+++ ITEMS

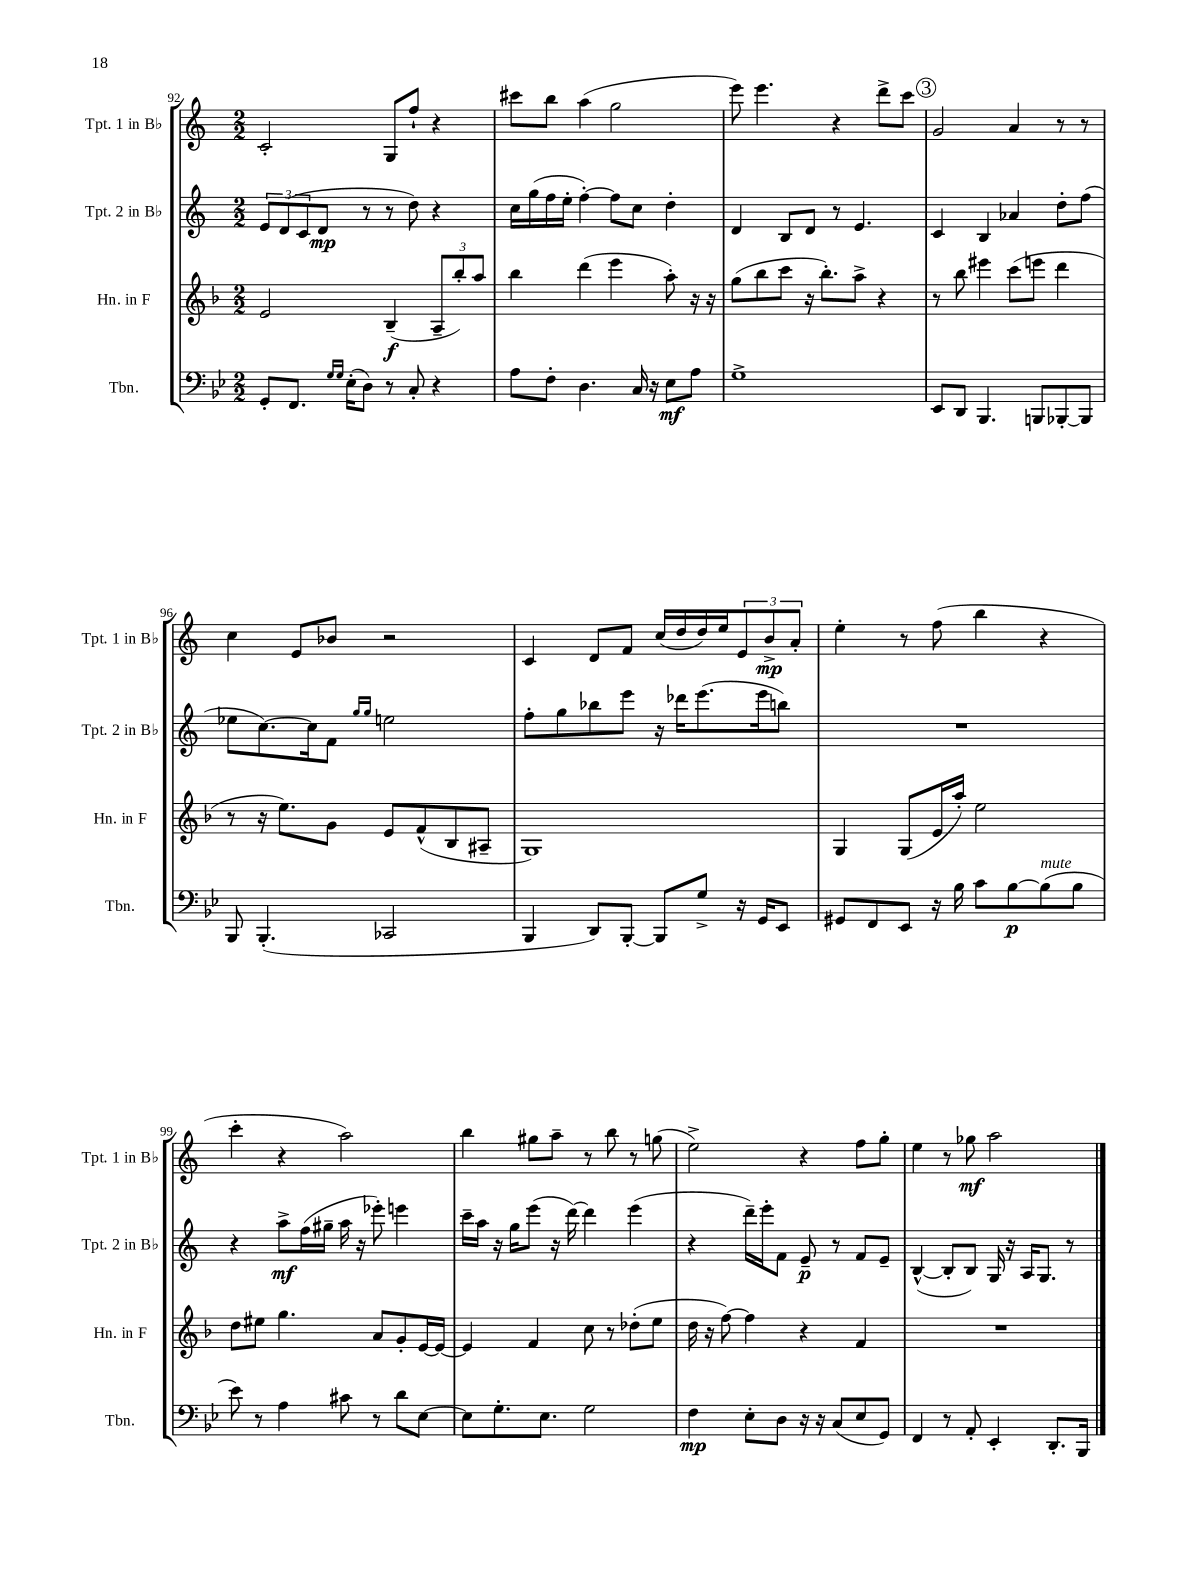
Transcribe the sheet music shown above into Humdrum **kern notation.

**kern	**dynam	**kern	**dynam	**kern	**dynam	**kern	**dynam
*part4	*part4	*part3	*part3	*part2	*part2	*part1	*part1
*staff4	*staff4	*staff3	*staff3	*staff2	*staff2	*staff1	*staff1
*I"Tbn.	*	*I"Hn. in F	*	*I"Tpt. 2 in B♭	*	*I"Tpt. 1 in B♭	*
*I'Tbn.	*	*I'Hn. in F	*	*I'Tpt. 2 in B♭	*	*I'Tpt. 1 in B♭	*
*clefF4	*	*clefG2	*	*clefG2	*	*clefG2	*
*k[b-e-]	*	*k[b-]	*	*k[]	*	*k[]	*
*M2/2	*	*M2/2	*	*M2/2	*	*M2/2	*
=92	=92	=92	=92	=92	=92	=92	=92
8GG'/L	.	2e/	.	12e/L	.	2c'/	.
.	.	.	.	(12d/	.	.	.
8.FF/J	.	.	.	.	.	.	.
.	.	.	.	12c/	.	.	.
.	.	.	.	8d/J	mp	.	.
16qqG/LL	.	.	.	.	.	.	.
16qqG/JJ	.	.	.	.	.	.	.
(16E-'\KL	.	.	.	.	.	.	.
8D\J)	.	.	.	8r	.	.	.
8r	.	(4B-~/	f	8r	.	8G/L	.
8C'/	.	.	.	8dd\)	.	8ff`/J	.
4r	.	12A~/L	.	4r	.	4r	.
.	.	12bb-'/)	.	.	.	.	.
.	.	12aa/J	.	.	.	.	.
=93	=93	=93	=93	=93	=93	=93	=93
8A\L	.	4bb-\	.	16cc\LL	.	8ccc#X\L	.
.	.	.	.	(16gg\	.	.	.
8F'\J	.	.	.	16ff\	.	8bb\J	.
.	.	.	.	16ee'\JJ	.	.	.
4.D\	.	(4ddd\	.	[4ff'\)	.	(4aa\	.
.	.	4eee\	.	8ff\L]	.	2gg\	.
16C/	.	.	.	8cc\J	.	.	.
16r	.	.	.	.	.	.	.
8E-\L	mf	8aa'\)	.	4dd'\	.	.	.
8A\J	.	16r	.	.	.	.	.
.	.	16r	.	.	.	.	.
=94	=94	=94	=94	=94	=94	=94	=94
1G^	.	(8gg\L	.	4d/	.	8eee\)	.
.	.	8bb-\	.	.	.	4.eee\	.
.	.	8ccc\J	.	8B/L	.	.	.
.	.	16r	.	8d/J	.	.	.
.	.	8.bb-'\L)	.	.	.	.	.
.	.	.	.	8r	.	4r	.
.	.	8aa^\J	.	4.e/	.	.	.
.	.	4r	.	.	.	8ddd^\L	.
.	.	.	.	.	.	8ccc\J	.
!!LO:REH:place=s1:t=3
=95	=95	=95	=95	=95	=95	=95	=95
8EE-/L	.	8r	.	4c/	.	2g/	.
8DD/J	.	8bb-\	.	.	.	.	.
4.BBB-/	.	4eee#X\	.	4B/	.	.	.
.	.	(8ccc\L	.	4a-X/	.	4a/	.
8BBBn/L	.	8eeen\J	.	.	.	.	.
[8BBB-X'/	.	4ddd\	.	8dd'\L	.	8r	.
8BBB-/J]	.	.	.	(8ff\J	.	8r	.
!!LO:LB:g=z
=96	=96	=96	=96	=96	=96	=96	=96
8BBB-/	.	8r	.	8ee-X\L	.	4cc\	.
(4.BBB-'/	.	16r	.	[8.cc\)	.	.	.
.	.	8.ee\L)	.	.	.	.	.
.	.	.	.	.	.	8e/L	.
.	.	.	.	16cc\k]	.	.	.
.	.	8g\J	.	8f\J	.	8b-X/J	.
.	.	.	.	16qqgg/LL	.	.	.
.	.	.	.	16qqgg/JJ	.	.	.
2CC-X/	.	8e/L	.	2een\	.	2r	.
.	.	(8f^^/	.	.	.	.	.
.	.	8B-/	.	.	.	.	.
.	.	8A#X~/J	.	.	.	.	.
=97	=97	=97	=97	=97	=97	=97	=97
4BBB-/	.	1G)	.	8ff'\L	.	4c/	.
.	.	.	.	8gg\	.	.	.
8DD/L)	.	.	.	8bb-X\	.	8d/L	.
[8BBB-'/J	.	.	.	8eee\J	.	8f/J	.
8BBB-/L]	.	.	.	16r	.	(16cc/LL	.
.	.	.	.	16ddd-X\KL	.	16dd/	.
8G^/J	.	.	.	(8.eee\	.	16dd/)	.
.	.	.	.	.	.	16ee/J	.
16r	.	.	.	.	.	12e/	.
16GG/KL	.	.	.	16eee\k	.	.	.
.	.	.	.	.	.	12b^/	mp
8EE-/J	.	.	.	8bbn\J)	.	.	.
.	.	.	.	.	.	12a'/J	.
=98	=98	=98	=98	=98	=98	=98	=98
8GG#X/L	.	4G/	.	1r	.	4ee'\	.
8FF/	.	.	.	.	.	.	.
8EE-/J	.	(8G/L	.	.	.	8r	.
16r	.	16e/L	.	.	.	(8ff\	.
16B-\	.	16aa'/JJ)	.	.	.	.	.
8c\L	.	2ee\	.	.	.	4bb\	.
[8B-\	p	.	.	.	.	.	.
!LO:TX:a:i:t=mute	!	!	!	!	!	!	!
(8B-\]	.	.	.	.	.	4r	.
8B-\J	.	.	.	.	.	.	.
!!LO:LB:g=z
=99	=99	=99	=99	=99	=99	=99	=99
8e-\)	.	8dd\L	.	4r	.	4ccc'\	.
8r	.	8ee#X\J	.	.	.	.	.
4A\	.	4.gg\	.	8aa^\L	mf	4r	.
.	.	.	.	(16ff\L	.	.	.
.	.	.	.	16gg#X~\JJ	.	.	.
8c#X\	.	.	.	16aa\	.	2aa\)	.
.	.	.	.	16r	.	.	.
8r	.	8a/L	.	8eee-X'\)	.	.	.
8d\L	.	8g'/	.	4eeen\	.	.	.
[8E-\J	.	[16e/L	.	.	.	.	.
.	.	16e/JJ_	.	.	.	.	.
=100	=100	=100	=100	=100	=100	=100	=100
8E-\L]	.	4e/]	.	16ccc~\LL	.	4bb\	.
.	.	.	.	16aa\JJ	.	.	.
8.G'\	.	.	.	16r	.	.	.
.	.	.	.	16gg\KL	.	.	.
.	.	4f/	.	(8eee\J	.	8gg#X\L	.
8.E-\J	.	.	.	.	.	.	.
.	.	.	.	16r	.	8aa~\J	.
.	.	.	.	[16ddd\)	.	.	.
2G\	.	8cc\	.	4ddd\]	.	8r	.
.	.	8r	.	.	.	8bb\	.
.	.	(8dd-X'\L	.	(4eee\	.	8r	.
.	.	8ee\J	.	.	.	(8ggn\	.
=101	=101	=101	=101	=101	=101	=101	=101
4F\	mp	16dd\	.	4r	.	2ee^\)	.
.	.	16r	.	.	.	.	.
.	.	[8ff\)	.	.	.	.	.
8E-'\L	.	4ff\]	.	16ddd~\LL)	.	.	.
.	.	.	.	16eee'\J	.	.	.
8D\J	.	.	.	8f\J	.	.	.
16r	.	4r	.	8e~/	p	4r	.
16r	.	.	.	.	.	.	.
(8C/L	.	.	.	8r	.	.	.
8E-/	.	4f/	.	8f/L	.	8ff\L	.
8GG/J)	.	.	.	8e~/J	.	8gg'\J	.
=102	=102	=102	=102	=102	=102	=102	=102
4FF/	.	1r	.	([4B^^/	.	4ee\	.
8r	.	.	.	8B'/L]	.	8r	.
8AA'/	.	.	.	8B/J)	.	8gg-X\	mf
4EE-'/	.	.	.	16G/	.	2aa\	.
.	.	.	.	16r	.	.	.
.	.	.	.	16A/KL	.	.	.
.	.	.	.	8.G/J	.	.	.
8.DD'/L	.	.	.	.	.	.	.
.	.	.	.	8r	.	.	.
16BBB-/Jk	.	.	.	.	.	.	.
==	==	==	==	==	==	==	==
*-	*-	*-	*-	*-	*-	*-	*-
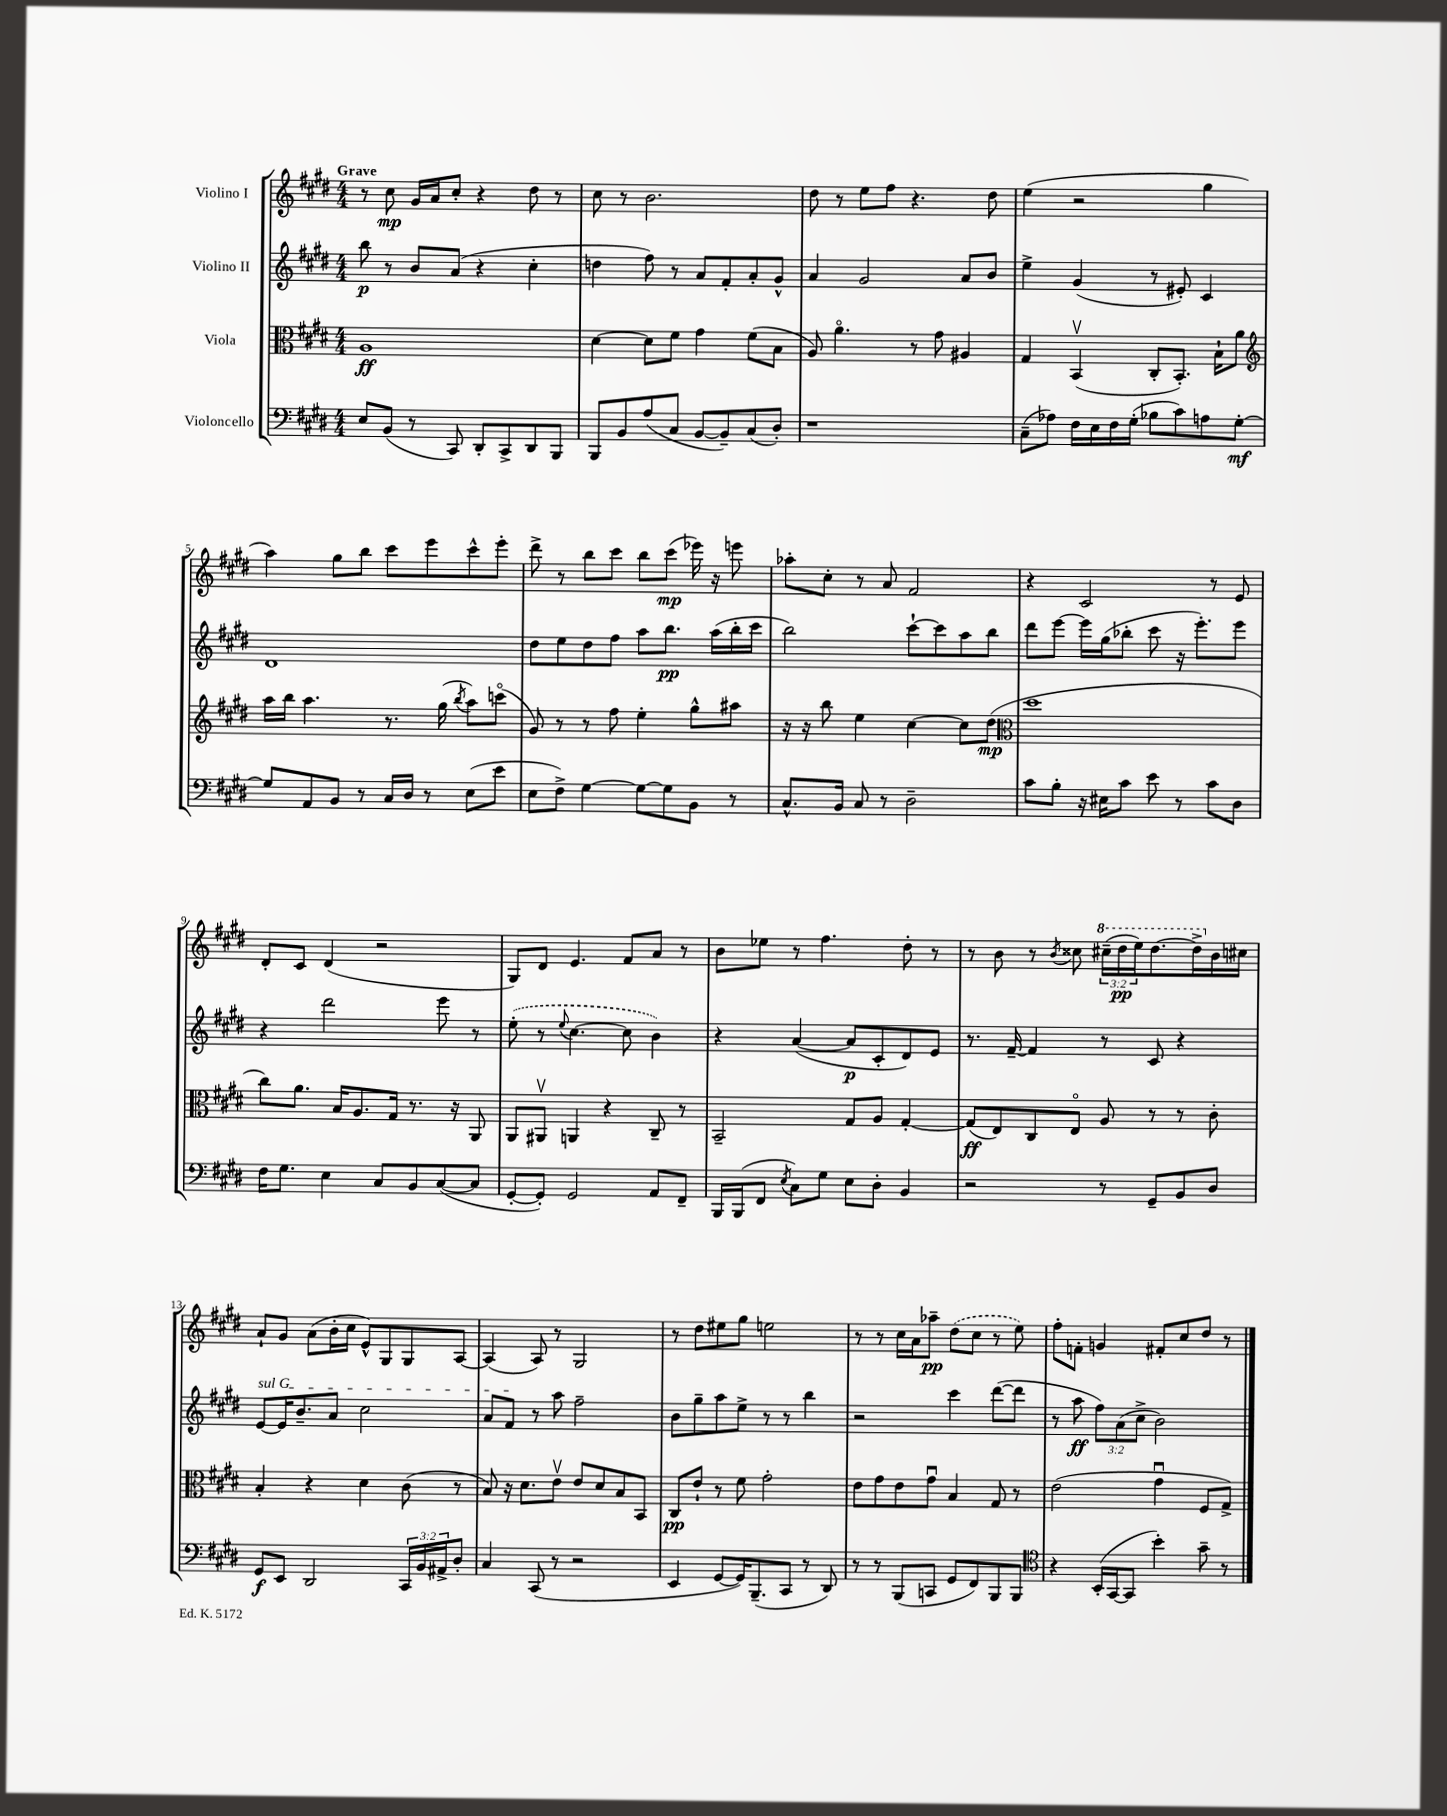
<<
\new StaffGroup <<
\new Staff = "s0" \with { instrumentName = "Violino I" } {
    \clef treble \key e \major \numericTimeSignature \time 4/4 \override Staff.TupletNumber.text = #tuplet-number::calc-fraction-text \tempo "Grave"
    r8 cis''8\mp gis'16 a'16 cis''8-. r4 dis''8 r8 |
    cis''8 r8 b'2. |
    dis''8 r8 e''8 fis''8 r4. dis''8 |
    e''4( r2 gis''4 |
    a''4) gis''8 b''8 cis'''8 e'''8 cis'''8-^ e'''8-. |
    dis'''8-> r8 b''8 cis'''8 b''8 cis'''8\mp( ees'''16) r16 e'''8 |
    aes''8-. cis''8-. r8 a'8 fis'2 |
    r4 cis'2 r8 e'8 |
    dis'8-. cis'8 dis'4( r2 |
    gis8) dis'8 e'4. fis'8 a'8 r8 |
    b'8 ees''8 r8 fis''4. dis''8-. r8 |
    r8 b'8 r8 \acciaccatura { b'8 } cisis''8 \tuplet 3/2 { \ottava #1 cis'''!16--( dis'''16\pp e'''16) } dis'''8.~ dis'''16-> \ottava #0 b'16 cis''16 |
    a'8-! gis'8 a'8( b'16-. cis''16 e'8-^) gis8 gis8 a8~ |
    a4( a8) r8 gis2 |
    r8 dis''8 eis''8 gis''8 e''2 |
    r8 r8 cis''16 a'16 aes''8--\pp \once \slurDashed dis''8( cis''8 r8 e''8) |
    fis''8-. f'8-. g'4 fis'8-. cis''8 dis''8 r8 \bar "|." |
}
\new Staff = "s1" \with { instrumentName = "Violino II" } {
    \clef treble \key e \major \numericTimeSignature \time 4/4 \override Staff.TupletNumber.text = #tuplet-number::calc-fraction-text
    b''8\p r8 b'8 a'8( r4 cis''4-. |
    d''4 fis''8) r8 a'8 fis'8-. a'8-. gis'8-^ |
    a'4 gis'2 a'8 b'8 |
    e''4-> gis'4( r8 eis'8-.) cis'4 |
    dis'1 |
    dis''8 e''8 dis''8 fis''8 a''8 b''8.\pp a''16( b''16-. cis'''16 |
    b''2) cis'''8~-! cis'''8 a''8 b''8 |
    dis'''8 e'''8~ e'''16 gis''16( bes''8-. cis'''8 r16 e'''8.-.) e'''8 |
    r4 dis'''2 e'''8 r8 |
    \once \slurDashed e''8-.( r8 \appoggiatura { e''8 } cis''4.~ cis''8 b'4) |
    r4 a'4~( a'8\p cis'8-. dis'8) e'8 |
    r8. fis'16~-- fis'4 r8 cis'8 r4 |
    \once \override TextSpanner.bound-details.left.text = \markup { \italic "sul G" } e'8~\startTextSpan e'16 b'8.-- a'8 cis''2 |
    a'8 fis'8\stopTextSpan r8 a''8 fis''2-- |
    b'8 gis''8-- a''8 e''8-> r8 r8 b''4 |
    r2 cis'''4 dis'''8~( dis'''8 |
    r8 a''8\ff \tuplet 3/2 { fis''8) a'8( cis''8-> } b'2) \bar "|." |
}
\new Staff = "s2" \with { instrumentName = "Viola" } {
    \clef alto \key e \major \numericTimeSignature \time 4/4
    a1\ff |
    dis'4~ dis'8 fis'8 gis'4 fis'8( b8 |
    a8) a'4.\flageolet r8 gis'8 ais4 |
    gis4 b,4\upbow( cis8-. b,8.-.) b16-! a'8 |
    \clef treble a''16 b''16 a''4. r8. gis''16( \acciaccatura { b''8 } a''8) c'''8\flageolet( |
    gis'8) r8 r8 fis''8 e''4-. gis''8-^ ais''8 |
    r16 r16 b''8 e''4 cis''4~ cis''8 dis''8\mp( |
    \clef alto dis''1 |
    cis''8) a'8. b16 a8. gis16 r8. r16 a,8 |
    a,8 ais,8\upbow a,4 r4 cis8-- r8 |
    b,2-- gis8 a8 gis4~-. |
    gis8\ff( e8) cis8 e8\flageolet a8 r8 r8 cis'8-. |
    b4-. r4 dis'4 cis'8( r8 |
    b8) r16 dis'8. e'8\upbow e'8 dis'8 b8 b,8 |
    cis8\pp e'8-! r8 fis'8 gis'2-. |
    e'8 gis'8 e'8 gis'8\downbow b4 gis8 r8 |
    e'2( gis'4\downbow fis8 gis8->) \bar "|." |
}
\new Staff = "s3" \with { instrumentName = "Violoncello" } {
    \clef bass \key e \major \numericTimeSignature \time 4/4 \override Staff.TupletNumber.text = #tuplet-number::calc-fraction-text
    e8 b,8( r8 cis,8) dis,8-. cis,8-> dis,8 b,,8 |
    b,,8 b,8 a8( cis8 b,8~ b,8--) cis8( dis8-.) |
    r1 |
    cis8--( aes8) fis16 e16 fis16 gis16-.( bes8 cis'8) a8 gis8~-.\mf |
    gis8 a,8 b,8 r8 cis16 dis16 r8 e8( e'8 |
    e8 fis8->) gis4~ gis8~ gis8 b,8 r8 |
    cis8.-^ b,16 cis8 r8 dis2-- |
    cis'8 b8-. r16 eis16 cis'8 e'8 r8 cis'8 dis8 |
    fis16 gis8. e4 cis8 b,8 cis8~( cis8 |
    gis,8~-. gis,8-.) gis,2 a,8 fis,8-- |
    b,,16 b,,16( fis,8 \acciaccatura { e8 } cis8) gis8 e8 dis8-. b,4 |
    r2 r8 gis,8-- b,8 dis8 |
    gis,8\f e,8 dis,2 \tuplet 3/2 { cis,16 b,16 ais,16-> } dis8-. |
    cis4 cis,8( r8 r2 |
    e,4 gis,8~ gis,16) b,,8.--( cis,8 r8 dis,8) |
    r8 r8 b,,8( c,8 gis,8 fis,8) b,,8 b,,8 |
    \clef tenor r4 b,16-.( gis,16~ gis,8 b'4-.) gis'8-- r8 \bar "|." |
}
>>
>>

++++++

◆ TASK: Pick out every line in the listing that contains the string "alto", and copy each of those lines.

◆ OUTPUT FOR THIS TASK:
    \clef alto \key e \major \numericTimeSignature \time 4/4
    \clef alto dis''1 |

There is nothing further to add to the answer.